• **Exercise requirements**: Beginning with the line in which "R4: 910 (GND, N_16) -> none" appears, transcribe each line word for word until the records end. Do not include pictures.

Dataset excerpts
━━━━━━━━━━

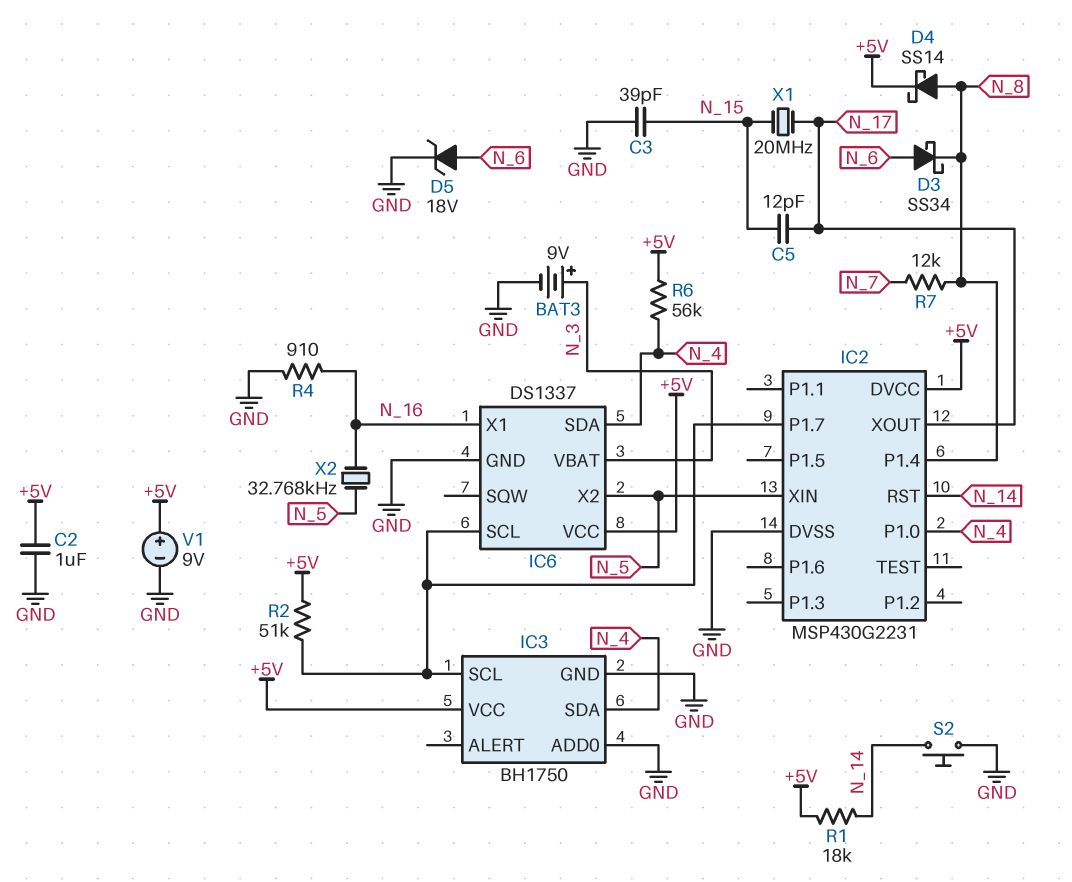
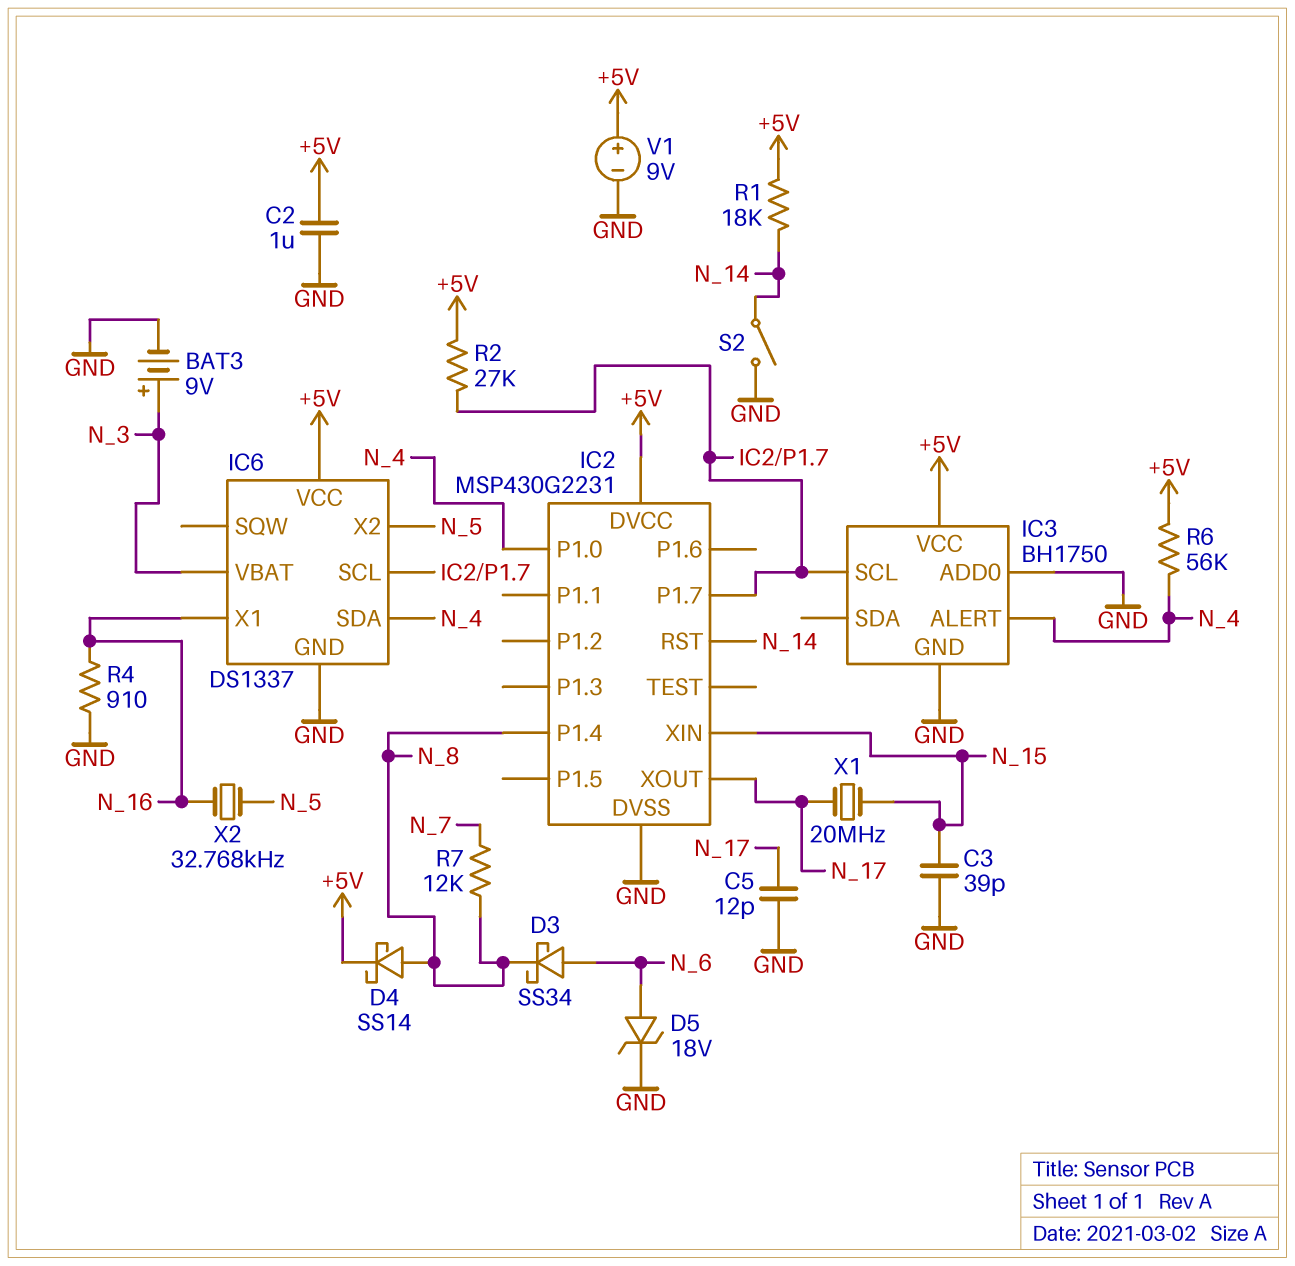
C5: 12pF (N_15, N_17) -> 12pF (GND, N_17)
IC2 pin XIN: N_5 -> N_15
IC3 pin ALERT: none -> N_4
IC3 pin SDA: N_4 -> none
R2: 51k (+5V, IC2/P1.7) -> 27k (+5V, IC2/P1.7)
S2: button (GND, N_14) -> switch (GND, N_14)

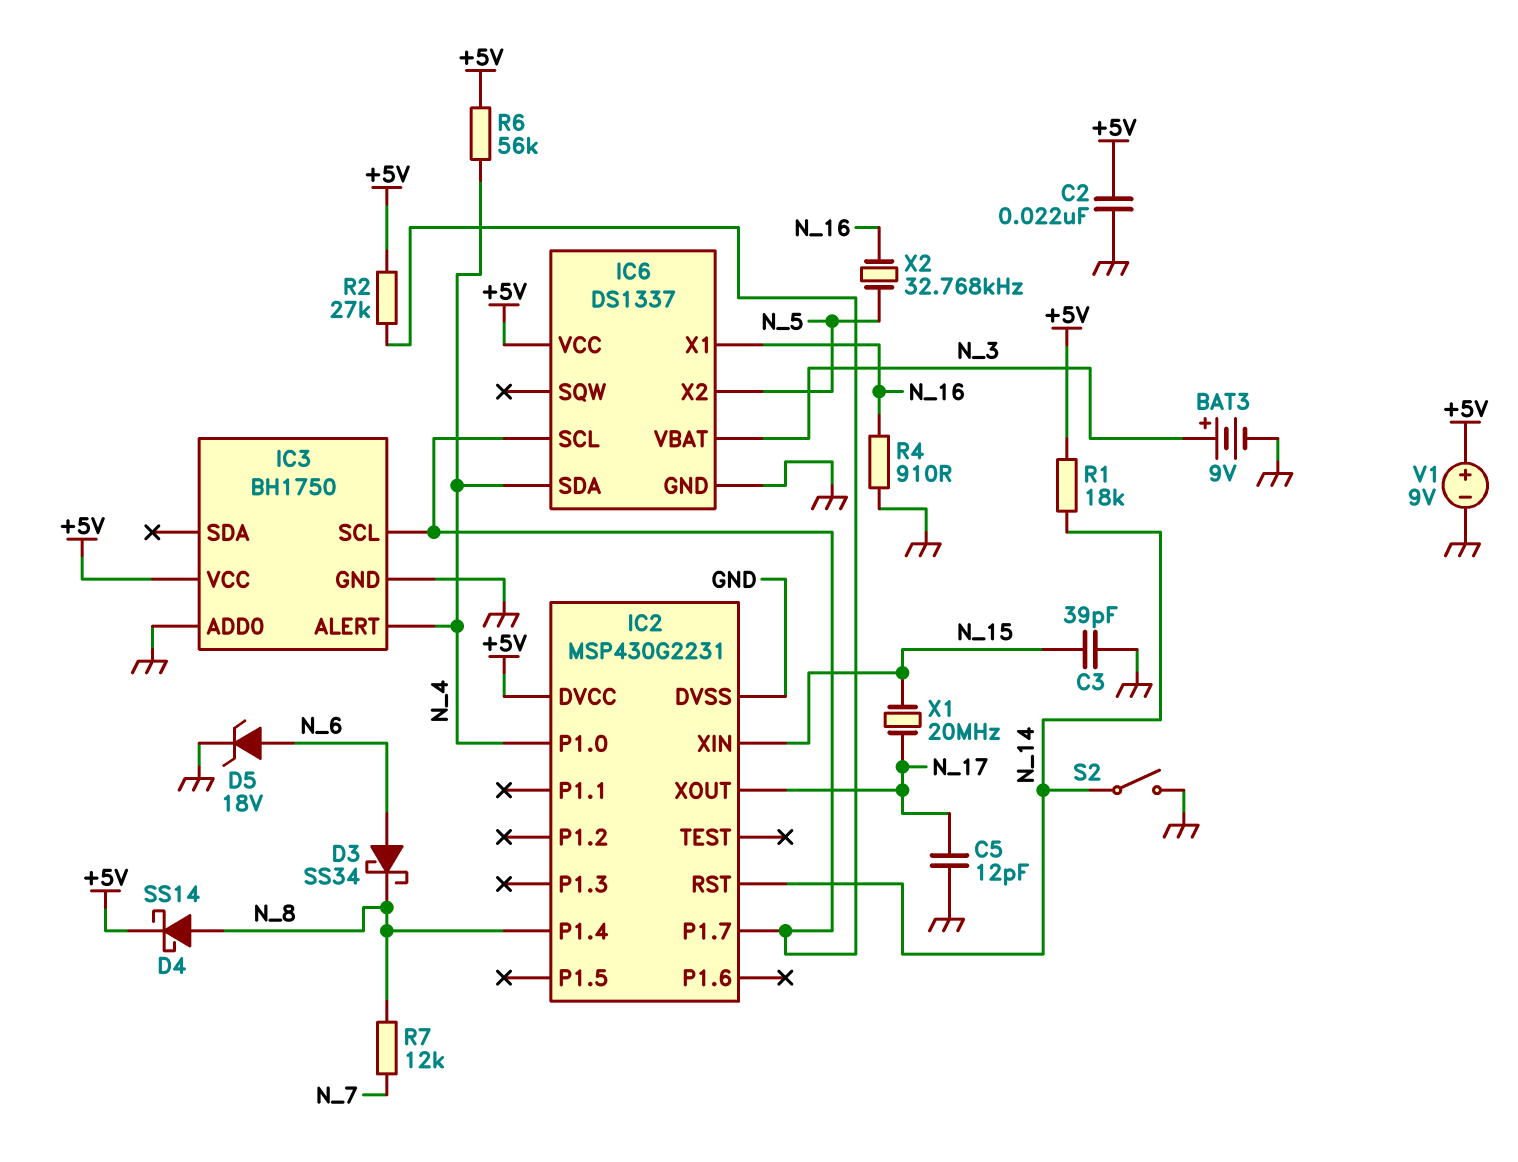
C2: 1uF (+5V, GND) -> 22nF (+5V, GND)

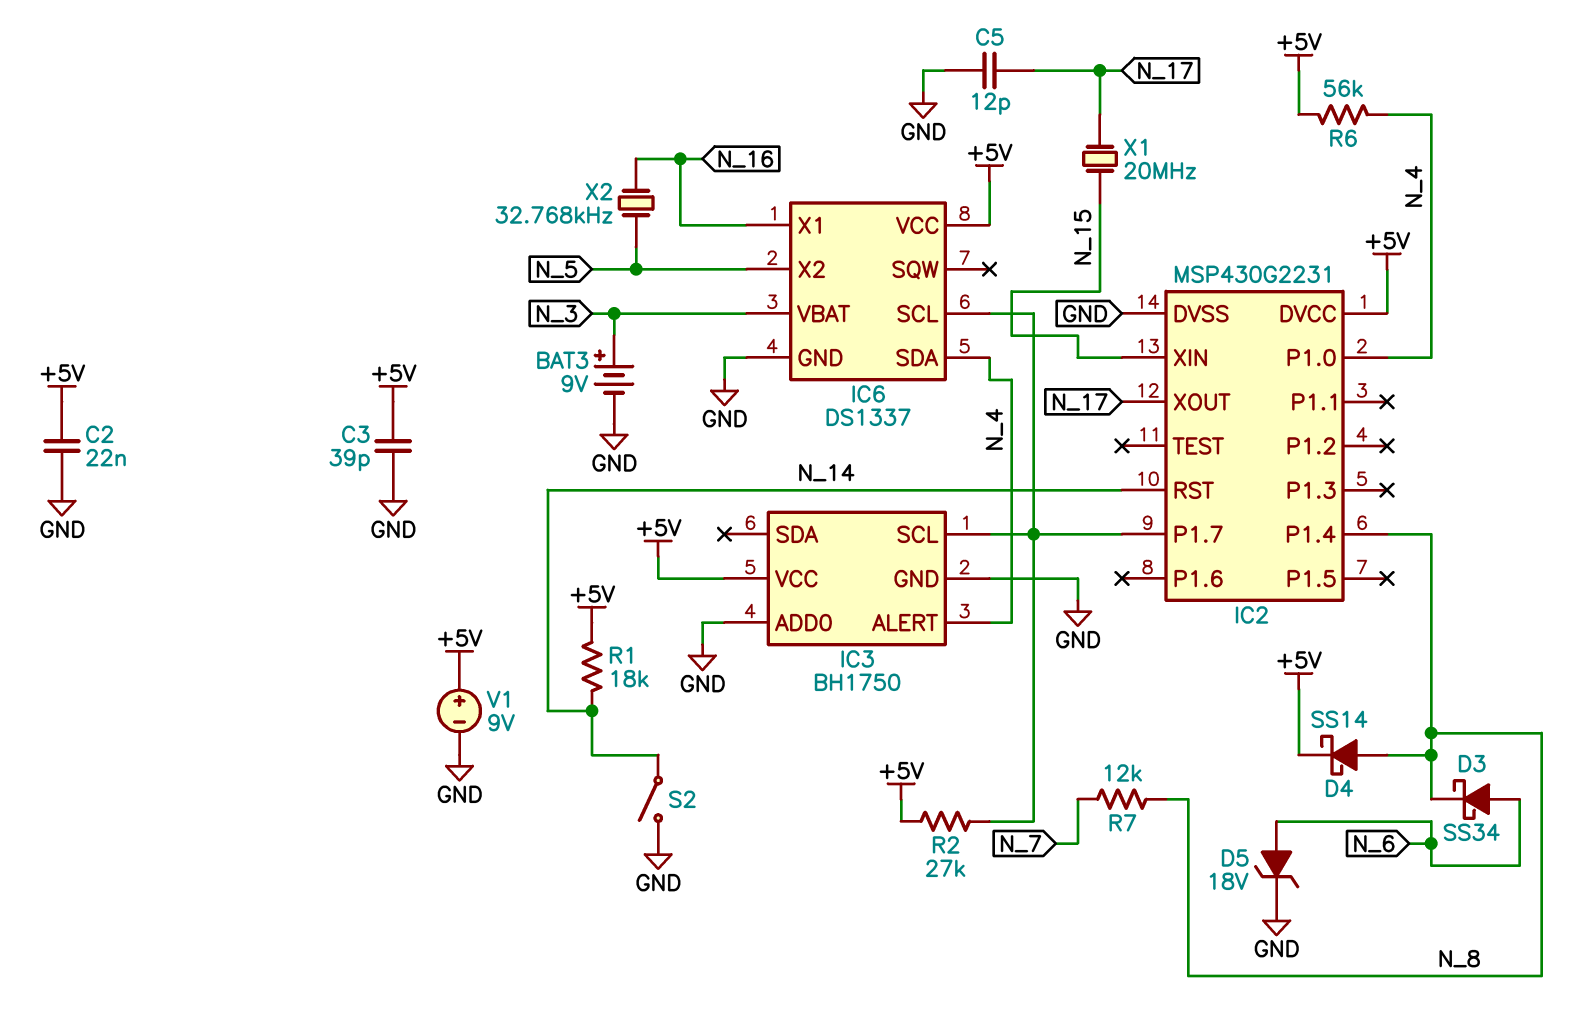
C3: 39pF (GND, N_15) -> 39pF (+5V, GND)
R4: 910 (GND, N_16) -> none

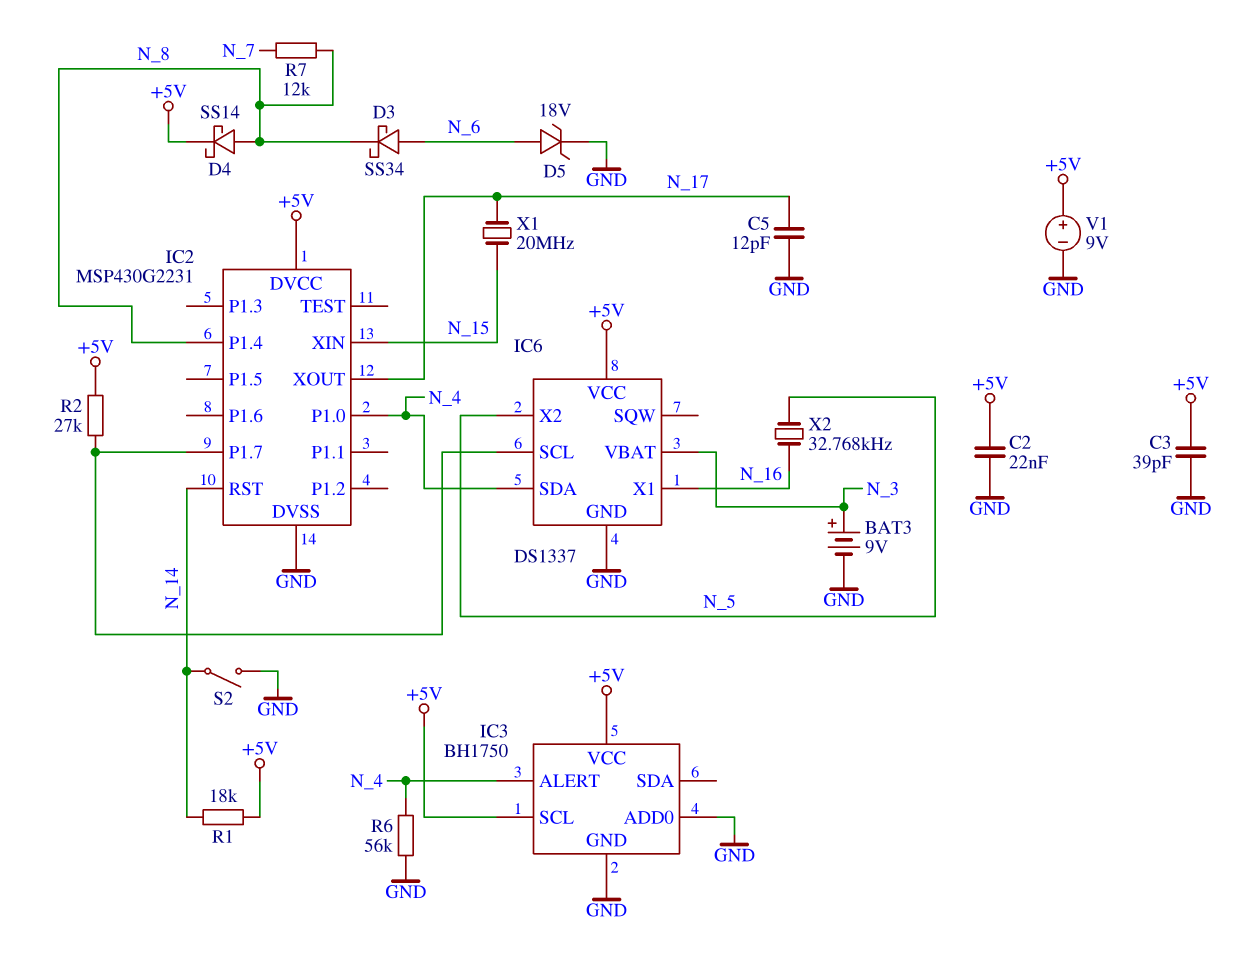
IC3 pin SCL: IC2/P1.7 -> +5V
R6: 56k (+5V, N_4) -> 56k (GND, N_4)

━━━━━━━━━━

• **Answer to this task**:
R4: 910 (GND, N_16) -> none

IC3 pin SCL: IC2/P1.7 -> +5V
R6: 56k (+5V, N_4) -> 56k (GND, N_4)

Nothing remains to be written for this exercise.